What to work on:
The reply should hold every record, copied exactly, and none of the pictures.

(Change listing data)
== == ==

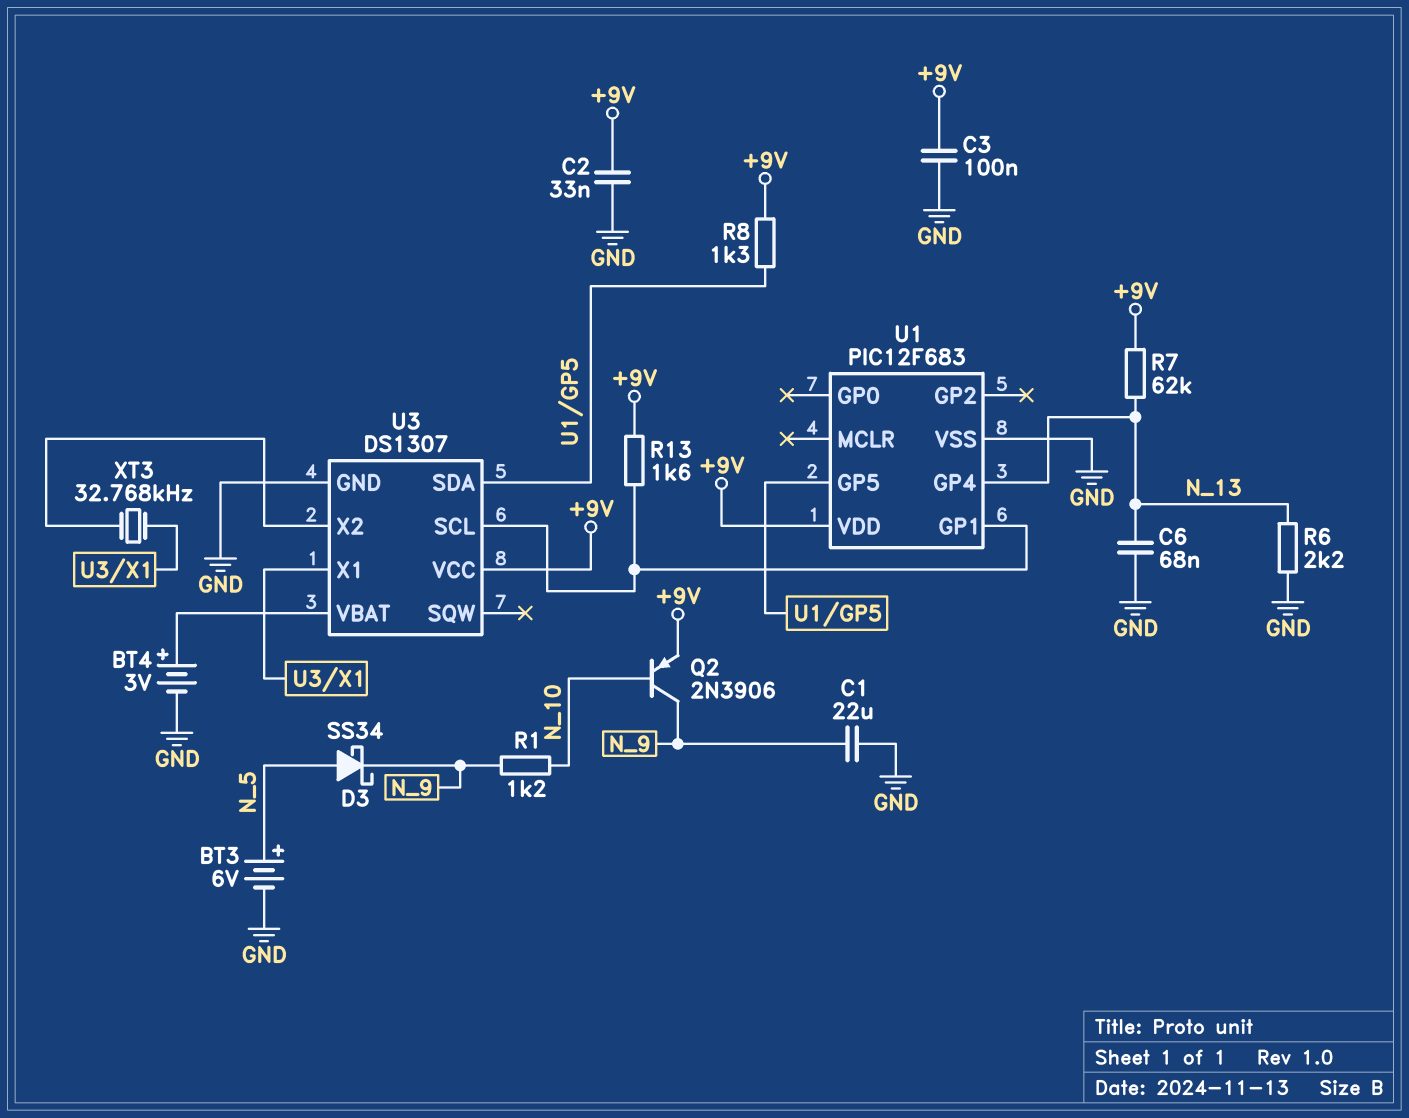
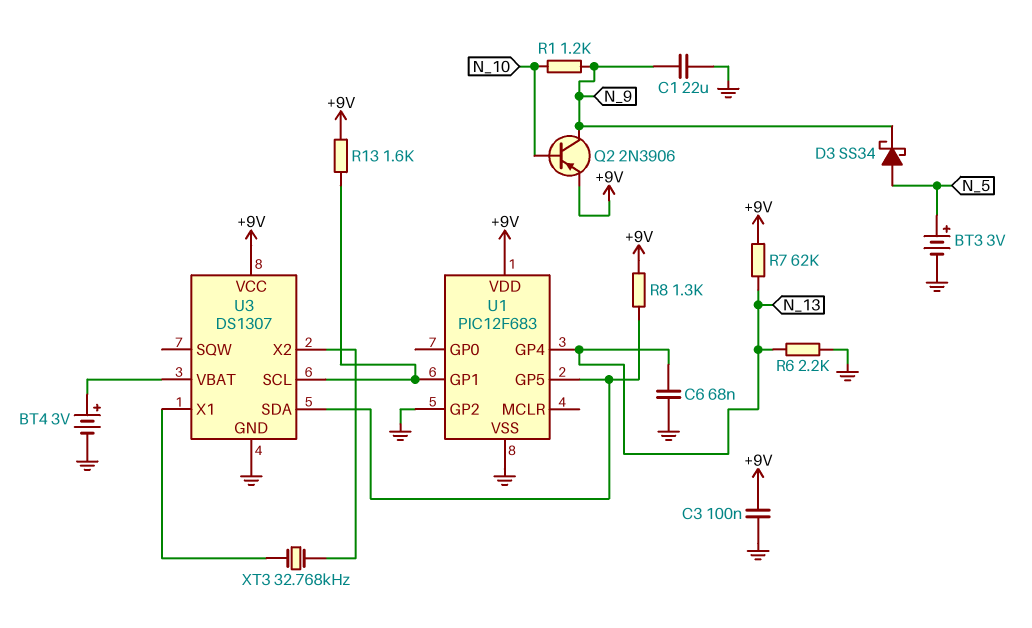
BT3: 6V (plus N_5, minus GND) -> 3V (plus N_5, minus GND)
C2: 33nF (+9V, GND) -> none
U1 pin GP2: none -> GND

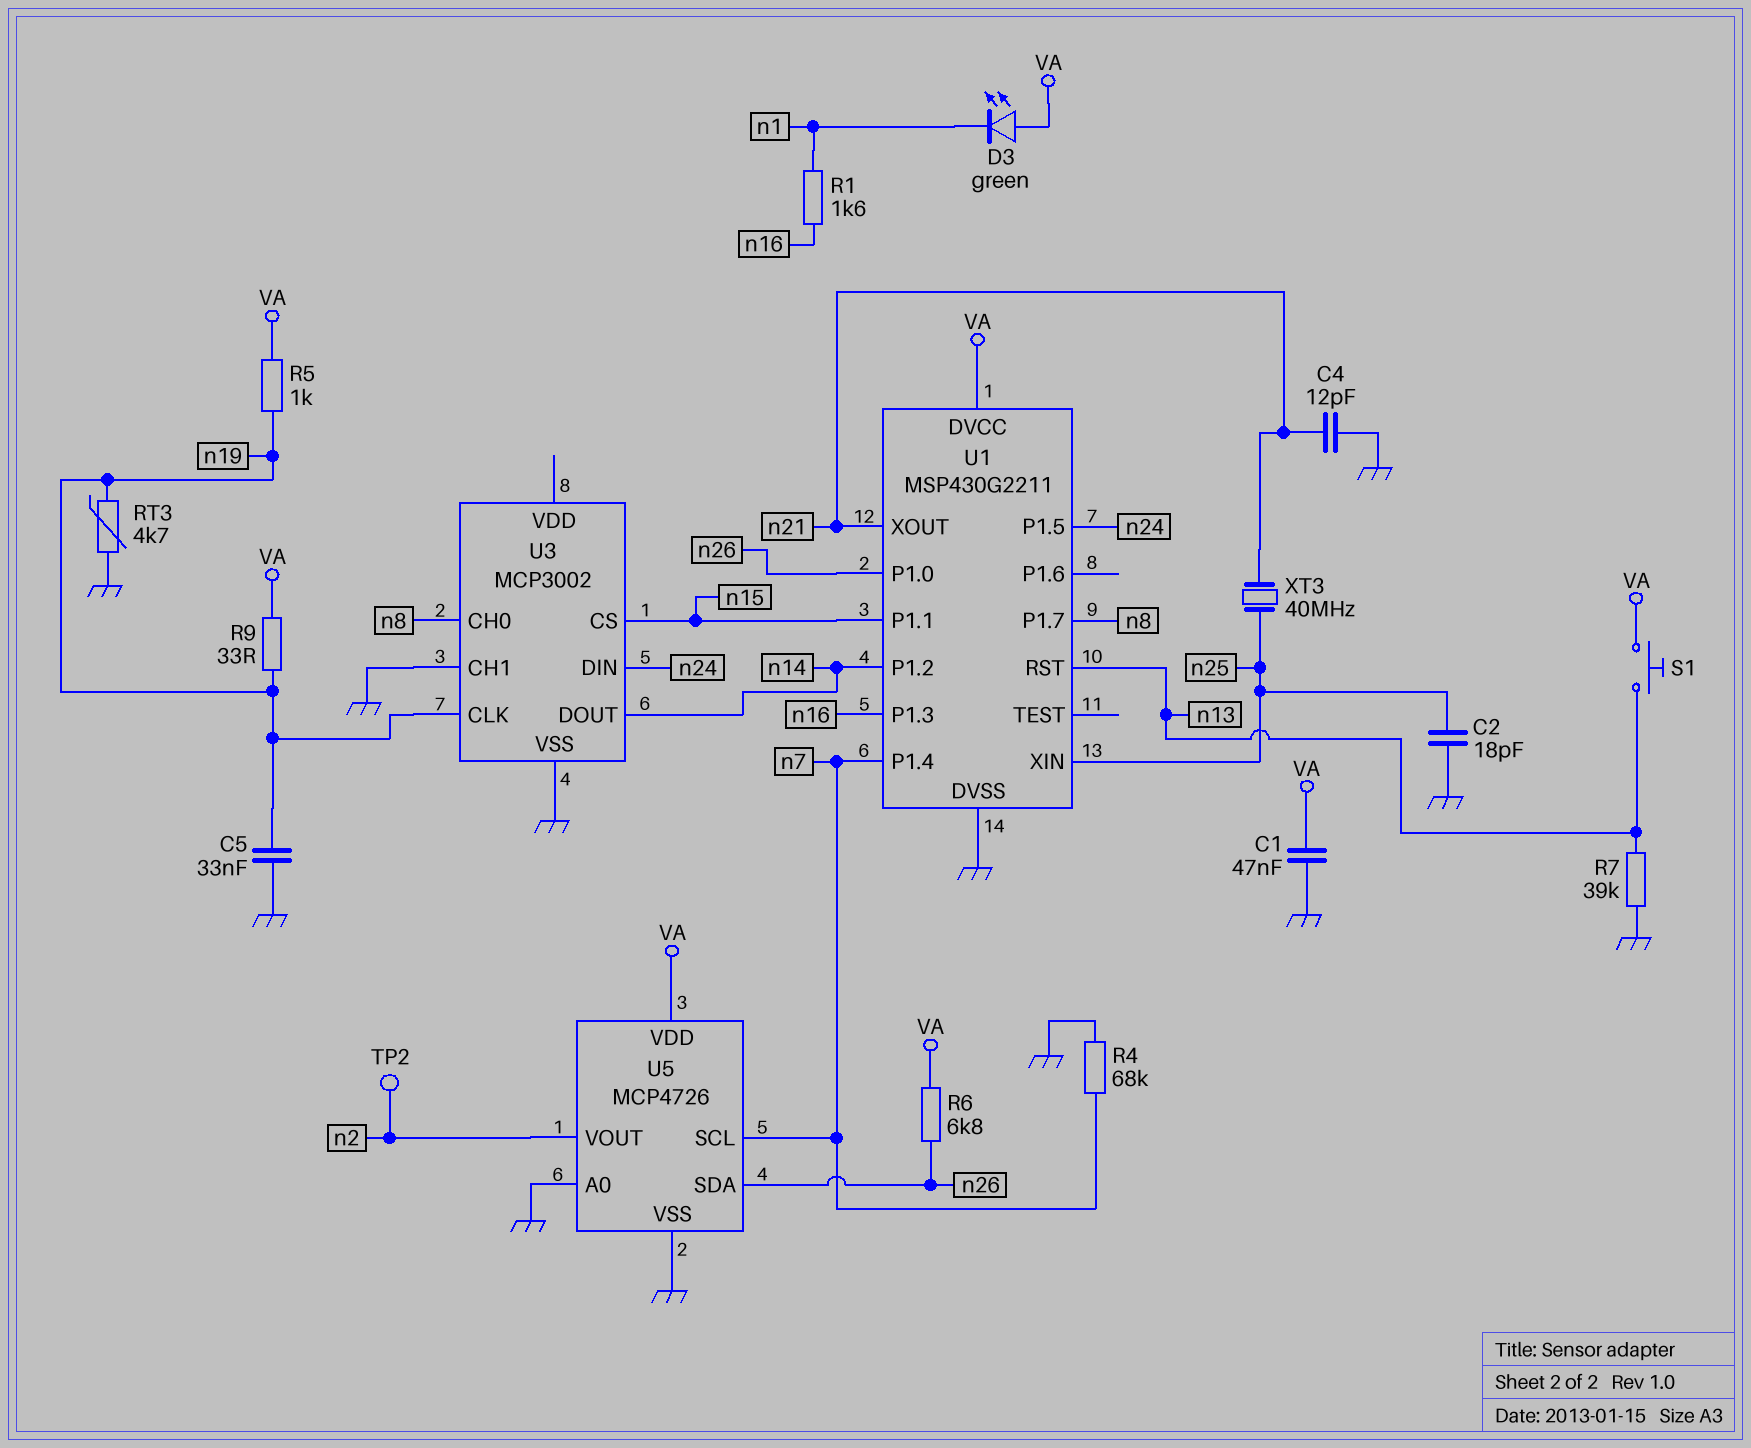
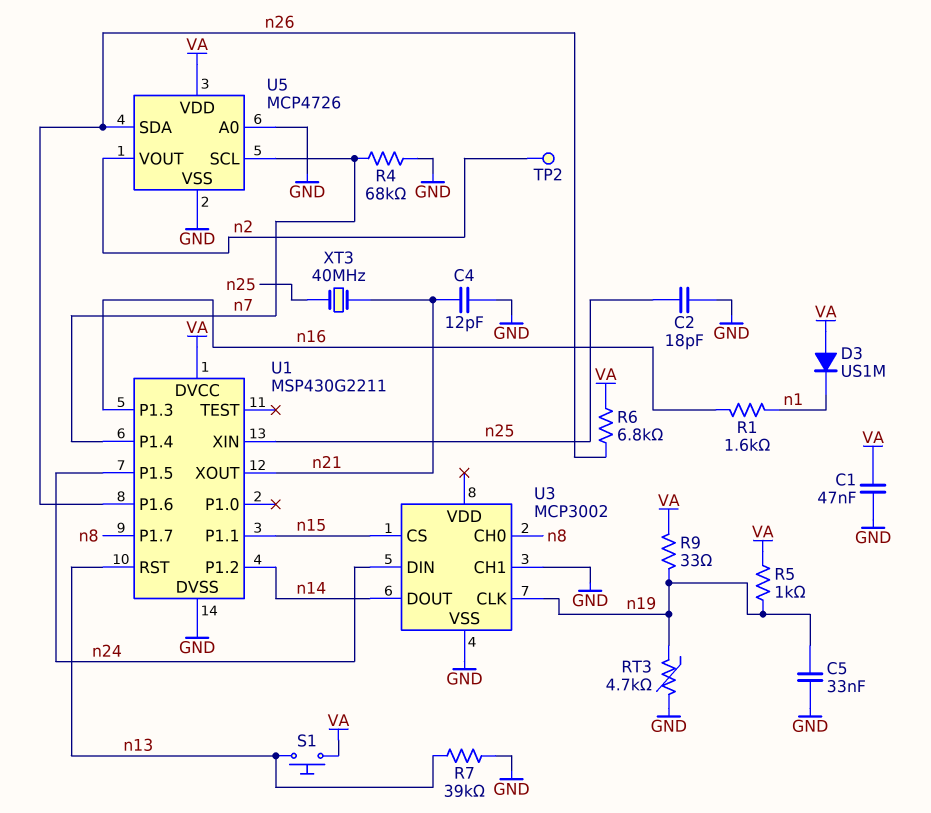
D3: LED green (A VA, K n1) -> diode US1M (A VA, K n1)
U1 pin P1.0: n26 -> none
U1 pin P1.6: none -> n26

== == ==

Response for this exercise:
BT3: 6V (plus N_5, minus GND) -> 3V (plus N_5, minus GND)
C2: 33nF (+9V, GND) -> none
U1 pin GP2: none -> GND

D3: LED green (A VA, K n1) -> diode US1M (A VA, K n1)
U1 pin P1.0: n26 -> none
U1 pin P1.6: none -> n26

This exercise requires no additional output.